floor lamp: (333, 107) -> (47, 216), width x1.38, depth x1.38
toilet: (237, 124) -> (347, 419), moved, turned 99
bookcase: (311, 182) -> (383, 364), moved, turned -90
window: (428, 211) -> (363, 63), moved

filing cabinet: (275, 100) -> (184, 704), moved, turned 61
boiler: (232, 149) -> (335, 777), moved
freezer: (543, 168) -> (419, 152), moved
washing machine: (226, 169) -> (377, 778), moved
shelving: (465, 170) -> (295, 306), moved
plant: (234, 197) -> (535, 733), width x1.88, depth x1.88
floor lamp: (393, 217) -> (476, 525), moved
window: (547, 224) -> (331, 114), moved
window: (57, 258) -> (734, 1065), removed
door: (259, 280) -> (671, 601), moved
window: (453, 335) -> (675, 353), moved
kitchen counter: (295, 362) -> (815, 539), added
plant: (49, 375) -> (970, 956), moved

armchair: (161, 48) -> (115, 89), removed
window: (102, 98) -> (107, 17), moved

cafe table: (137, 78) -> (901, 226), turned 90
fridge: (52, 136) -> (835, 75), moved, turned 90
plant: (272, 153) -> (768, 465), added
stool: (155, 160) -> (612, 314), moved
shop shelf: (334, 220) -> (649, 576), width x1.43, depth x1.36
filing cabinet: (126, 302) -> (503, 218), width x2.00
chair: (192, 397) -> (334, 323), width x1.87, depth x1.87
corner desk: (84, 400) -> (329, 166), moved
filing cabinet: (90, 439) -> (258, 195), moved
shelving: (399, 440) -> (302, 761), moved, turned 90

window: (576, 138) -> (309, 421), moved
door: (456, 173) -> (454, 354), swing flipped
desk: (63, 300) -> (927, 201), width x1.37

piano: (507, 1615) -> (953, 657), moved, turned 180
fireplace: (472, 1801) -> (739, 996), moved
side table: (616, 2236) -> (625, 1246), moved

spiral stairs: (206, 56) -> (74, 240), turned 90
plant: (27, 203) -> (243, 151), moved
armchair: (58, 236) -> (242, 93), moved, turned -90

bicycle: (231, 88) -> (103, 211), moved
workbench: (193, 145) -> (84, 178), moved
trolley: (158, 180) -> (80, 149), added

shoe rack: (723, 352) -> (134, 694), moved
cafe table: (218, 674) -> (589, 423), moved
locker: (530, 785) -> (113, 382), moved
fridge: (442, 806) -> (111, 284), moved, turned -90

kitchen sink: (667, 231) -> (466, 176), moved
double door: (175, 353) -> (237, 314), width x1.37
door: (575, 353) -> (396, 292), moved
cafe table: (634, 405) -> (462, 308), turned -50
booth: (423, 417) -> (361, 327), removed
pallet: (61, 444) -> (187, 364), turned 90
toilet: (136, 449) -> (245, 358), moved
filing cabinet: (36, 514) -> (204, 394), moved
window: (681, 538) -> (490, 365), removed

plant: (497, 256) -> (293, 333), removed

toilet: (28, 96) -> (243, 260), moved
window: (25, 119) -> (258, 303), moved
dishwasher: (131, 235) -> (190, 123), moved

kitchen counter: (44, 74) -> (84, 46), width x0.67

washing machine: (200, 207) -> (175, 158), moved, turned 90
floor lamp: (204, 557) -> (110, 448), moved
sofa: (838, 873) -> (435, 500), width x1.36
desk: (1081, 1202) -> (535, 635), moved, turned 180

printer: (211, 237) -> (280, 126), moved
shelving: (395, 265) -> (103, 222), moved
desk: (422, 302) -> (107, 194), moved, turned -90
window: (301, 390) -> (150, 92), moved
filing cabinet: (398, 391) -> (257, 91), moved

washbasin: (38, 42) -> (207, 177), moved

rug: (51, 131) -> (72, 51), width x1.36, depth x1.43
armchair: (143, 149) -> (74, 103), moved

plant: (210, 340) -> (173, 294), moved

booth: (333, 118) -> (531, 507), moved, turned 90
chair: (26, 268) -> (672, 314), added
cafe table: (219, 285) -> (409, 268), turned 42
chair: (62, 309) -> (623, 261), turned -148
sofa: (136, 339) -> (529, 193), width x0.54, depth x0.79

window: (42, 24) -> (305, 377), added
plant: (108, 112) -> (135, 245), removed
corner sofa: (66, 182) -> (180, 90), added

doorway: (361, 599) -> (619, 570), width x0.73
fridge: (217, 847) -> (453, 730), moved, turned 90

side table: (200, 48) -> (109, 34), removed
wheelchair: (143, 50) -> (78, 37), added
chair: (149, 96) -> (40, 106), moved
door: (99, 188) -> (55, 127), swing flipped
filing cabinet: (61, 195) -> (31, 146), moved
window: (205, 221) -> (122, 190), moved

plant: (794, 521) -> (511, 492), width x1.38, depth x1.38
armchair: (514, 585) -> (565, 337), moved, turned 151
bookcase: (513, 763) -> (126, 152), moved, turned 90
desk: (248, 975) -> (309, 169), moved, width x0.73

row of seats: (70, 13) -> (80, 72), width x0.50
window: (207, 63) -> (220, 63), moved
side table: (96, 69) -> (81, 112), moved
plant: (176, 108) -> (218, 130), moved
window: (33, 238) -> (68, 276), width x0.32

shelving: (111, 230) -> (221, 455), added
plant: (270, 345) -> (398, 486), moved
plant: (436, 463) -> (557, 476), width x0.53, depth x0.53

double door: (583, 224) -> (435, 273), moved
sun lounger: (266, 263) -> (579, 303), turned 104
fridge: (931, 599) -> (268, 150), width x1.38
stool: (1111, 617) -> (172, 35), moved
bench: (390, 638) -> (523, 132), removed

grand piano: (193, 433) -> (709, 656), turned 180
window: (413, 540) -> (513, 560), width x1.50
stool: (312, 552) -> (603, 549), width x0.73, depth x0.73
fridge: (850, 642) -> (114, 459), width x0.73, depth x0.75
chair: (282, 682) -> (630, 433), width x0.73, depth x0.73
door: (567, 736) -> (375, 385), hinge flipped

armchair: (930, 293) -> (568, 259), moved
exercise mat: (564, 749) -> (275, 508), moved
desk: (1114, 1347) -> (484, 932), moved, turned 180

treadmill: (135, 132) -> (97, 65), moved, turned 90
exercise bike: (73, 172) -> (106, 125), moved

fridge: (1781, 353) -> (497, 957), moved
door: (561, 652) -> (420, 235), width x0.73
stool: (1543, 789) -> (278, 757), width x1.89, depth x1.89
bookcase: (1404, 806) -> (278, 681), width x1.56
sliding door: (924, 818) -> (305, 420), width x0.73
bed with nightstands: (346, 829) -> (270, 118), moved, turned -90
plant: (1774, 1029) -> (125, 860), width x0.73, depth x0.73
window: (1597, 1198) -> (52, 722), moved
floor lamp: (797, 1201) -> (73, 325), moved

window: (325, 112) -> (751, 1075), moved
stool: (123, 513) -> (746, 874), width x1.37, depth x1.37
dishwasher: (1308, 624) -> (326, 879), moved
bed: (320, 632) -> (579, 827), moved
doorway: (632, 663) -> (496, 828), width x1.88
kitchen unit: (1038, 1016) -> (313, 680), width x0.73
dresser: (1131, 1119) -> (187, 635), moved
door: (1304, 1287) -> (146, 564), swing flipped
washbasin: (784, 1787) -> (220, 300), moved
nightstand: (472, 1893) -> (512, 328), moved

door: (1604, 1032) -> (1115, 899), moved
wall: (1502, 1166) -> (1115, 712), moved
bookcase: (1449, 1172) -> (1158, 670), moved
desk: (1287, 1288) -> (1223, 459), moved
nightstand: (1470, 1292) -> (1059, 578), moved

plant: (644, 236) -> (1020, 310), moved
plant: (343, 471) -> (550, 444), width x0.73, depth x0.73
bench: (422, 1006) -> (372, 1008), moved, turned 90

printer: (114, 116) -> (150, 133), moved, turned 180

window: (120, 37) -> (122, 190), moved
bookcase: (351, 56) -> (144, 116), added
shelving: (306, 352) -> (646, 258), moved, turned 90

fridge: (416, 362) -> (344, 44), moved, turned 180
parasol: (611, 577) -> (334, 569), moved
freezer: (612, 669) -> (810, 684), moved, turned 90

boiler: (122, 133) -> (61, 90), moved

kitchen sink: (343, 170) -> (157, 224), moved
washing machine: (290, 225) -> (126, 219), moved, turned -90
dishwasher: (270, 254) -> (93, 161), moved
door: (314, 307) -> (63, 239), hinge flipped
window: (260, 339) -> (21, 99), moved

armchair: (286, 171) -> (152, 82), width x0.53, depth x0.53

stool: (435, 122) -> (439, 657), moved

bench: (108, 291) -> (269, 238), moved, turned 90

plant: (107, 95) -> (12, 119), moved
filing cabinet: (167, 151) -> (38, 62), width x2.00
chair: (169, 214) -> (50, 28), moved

- WHAT TO PRODUCE -
Write out exactly, please, the lines beginning at the start of the material and ending with the line that holds "window: (57, 258) -> (734, 1065), removed", both included.

- EXPECTED OUTPUT -
floor lamp: (333, 107) -> (47, 216), width x1.38, depth x1.38
toilet: (237, 124) -> (347, 419), moved, turned 99
bookcase: (311, 182) -> (383, 364), moved, turned -90
window: (428, 211) -> (363, 63), moved

filing cabinet: (275, 100) -> (184, 704), moved, turned 61
boiler: (232, 149) -> (335, 777), moved
freezer: (543, 168) -> (419, 152), moved
washing machine: (226, 169) -> (377, 778), moved
shelving: (465, 170) -> (295, 306), moved
plant: (234, 197) -> (535, 733), width x1.88, depth x1.88
floor lamp: (393, 217) -> (476, 525), moved
window: (547, 224) -> (331, 114), moved
window: (57, 258) -> (734, 1065), removed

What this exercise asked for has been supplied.